*TASK PROMPT*
After reading the lines below, count those that contain "none" and give the count alone.

>>>

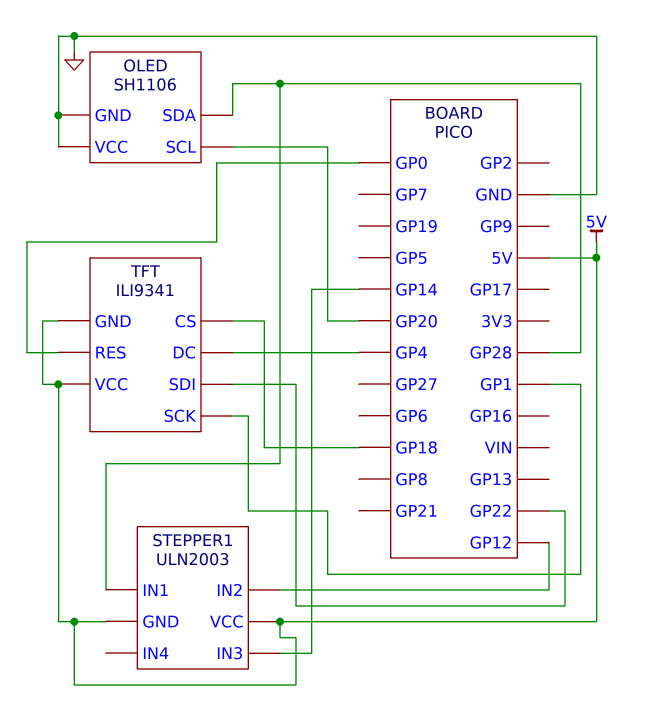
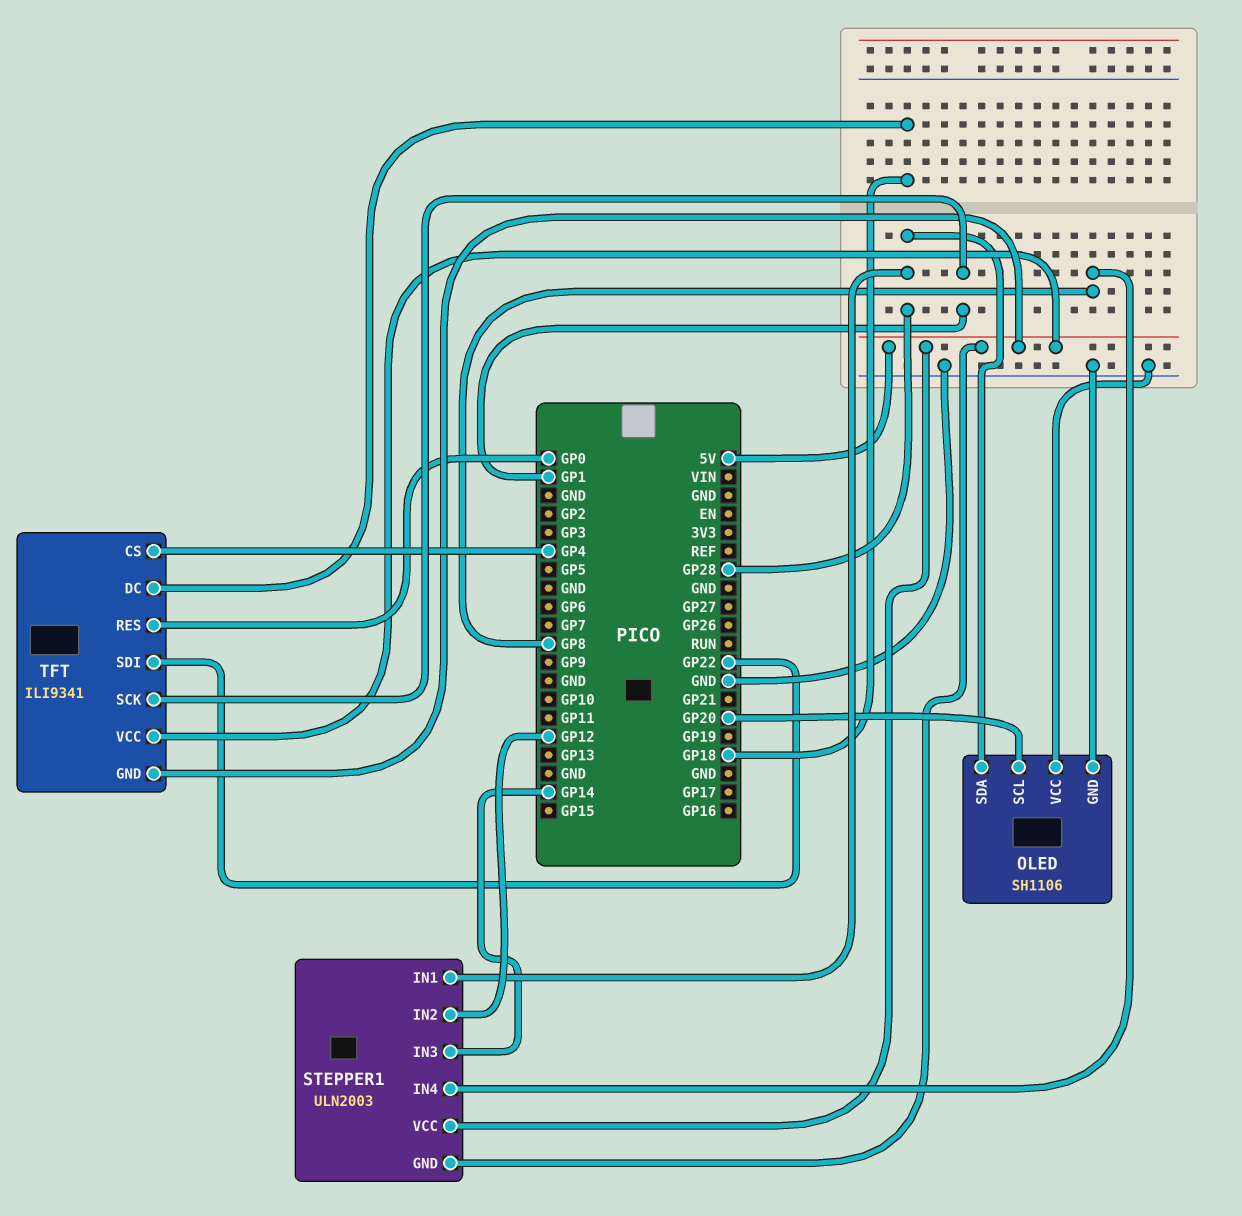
STEPPER1 pin IN4: none -> GP8
TFT pin CS: GP18 -> GP4
TFT pin DC: GP4 -> GP18

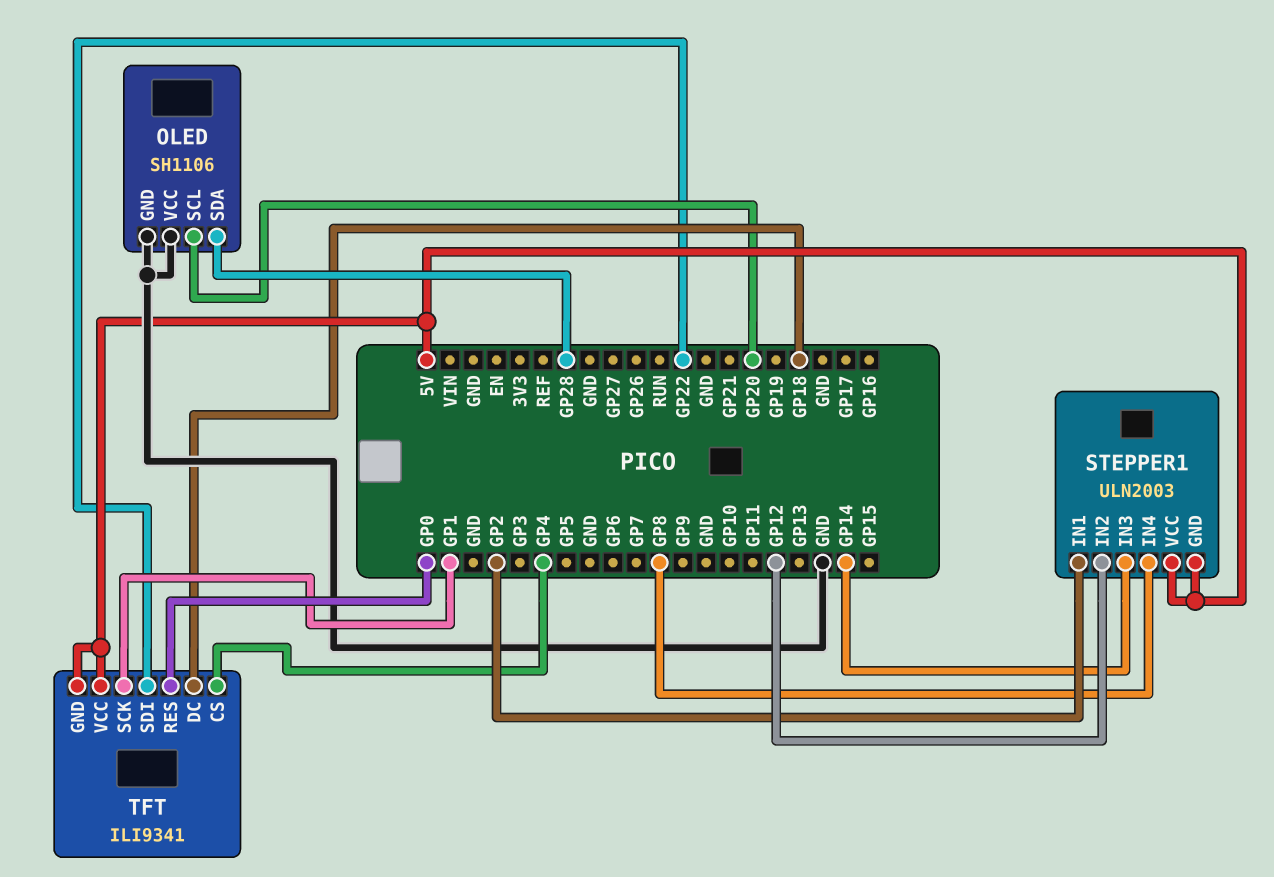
STEPPER1 pin IN1: GP28 -> GP2

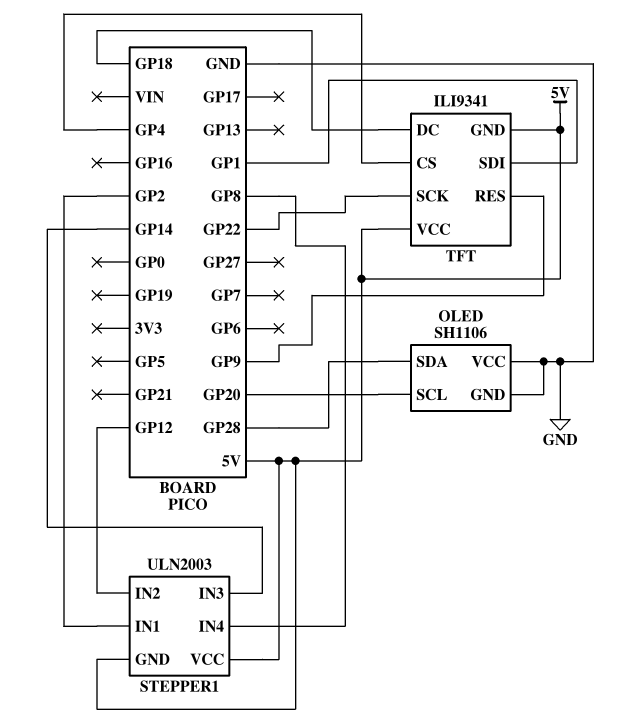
TFT pin RES: GP0 -> GP9
TFT pin SCK: GP1 -> GP22
TFT pin SDI: GP22 -> GP1

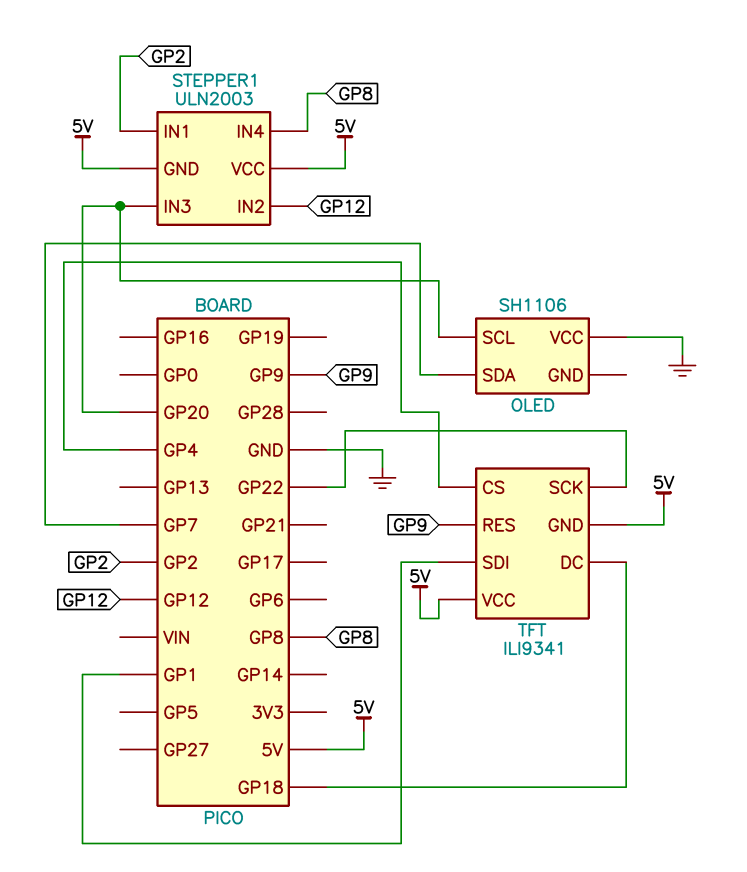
OLED pin GND: GND -> none
OLED pin SDA: GP28 -> GP7
STEPPER1 pin IN3: GP14 -> GP20

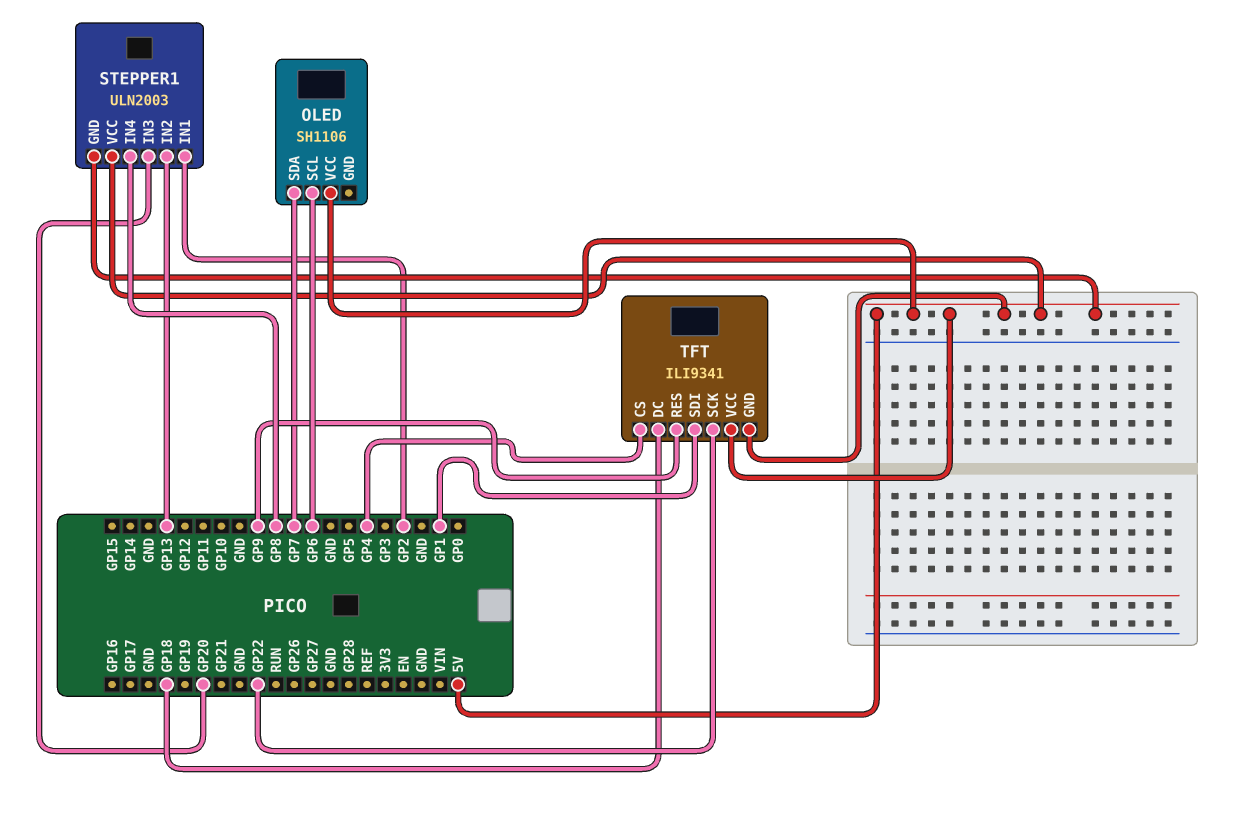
OLED pin SCL: GP20 -> GP6
OLED pin VCC: GND -> 5V
STEPPER1 pin IN2: GP12 -> GP13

<<<

*WRITTEN ANSWER*
2